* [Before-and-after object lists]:
-*-

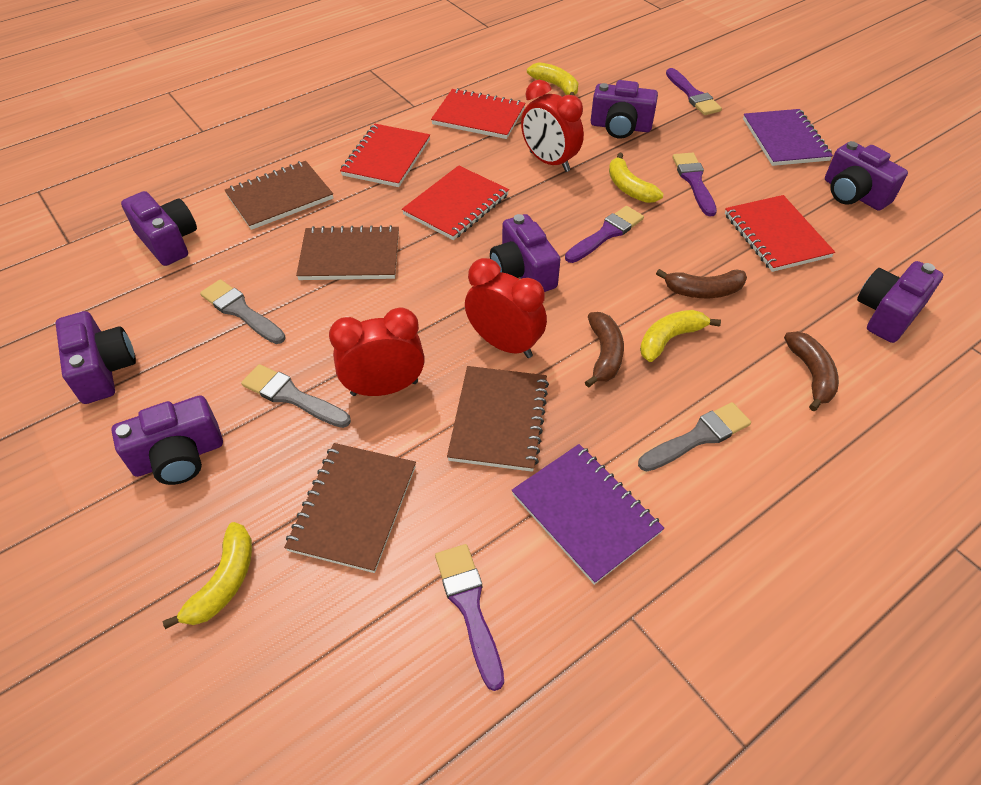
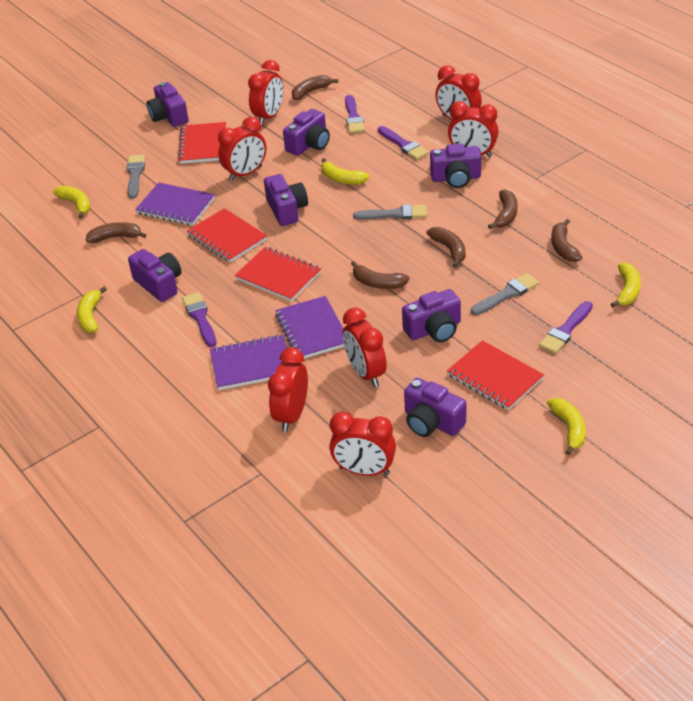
brown banana: 3 -> 6
brown notebook: 4 -> 0
purple notebook: 2 -> 3
red clock: 3 -> 7
yellow banana: 4 -> 5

-*-

* [Task description]:
Locate "purple notebook: 2 -> 3" in the data above. Then repeat, exactly, its line and each line after it through the last, adding nothing.

* [Response area]:
purple notebook: 2 -> 3
red clock: 3 -> 7
yellow banana: 4 -> 5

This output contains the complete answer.